◆ **What to produce**
Start at the line in the entries below that contains "none -> orange tile C7 level 2", stop at the line that contains "brown tile G1:H2", and output exactly the lines in that span, both ends included.

◆ **Dataset records**
########

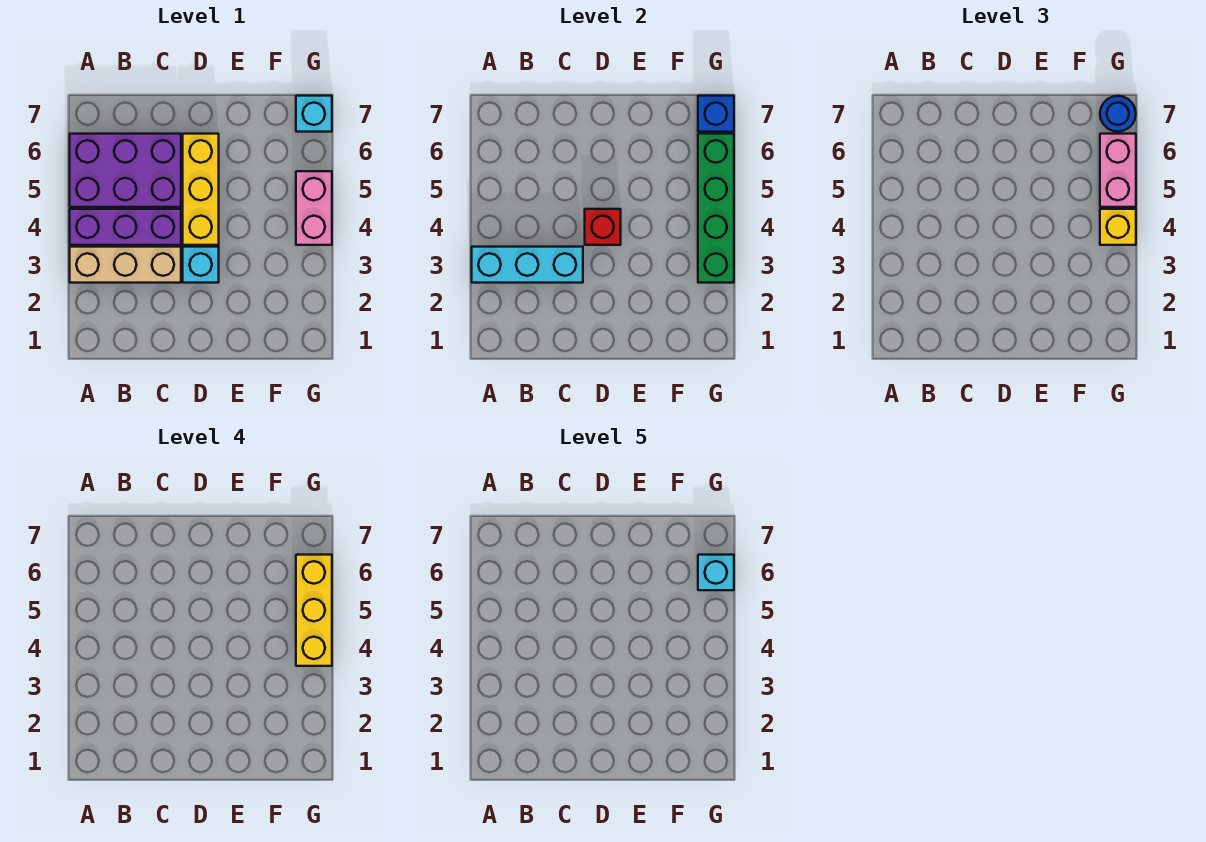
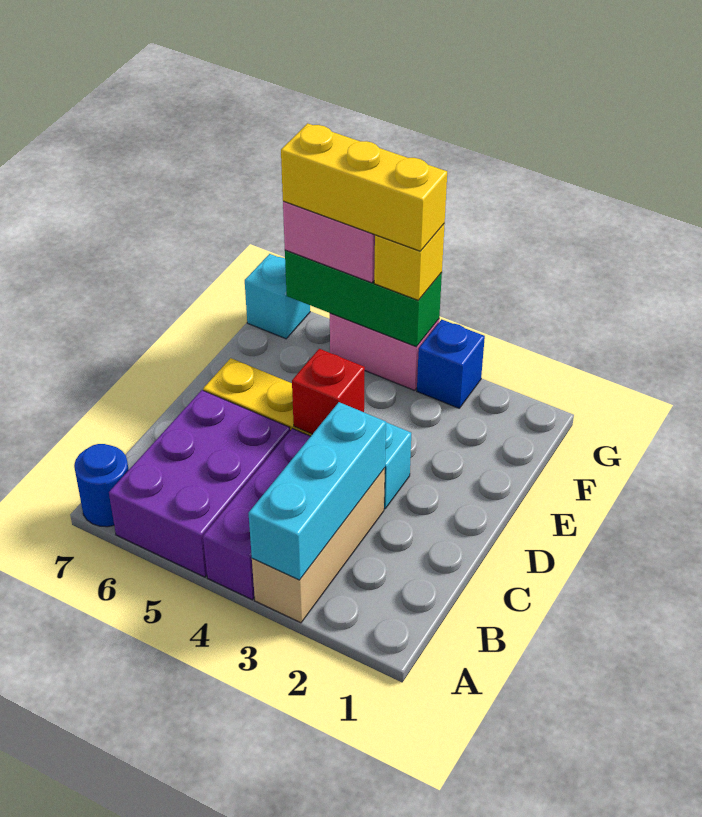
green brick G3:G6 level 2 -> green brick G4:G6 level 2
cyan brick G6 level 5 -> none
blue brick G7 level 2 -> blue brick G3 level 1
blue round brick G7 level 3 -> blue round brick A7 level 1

########

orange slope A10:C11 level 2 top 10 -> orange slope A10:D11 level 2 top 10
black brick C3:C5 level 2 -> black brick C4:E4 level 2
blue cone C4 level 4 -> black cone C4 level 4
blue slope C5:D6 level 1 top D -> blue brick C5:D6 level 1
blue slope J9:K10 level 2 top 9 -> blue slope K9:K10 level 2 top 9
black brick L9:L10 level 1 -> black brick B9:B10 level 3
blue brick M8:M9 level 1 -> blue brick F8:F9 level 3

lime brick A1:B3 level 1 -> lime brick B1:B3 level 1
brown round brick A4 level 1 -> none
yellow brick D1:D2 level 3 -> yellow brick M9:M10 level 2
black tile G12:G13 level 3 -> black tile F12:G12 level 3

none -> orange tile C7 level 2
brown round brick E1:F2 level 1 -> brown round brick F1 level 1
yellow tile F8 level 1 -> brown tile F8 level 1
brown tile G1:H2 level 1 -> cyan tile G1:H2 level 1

########

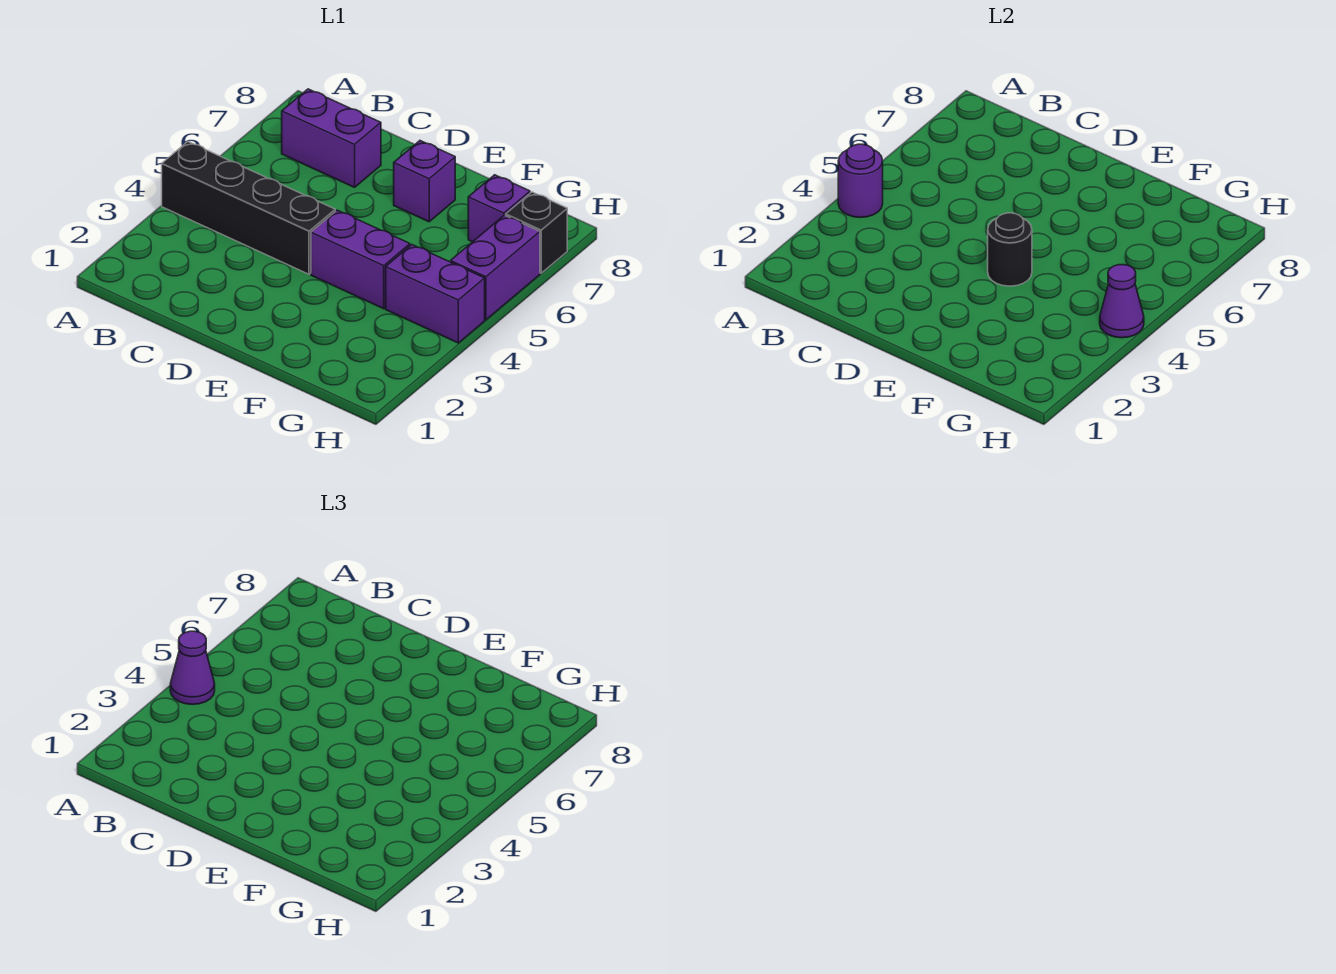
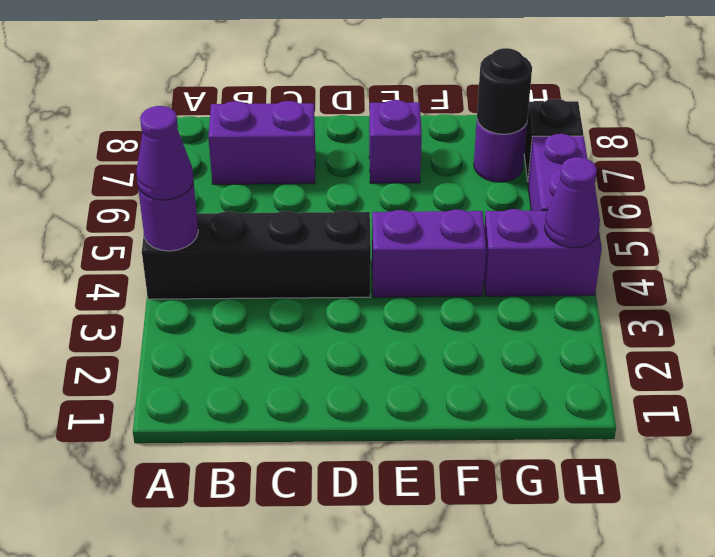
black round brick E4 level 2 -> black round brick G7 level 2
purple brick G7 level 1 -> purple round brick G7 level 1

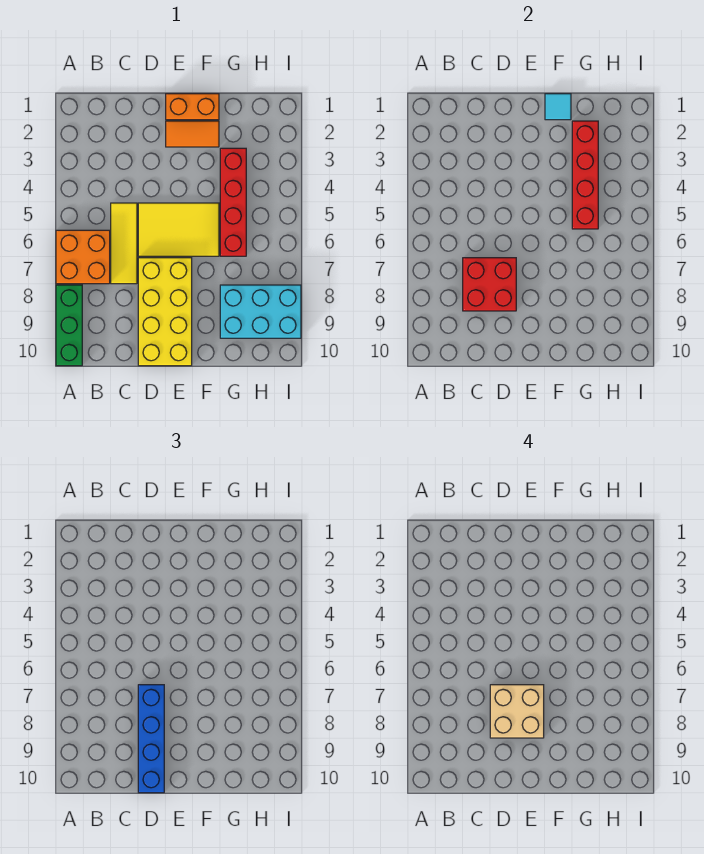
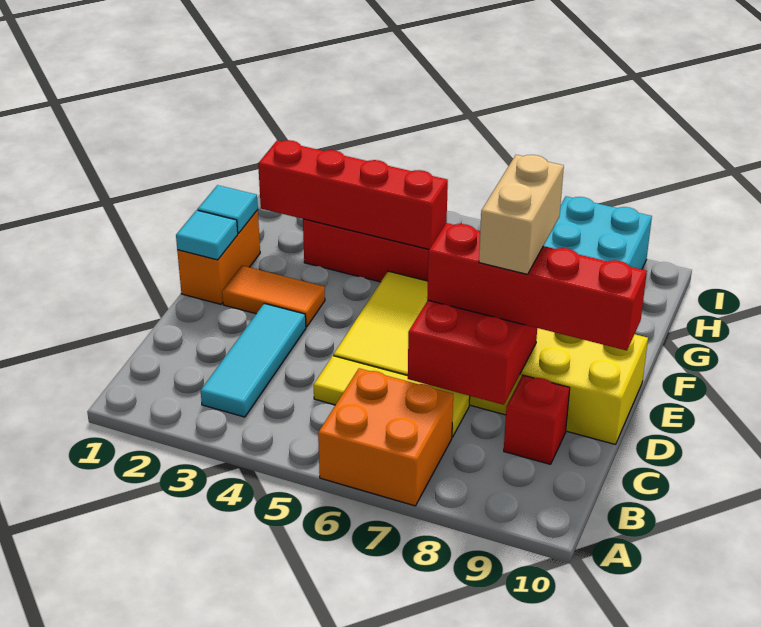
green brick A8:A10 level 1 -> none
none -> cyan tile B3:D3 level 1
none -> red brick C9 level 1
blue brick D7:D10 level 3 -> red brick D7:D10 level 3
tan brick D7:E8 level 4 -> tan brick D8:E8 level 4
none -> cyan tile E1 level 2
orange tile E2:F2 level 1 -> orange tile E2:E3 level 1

########

◆ **Finished exercise**
none -> orange tile C7 level 2
brown round brick E1:F2 level 1 -> brown round brick F1 level 1
yellow tile F8 level 1 -> brown tile F8 level 1
brown tile G1:H2 level 1 -> cyan tile G1:H2 level 1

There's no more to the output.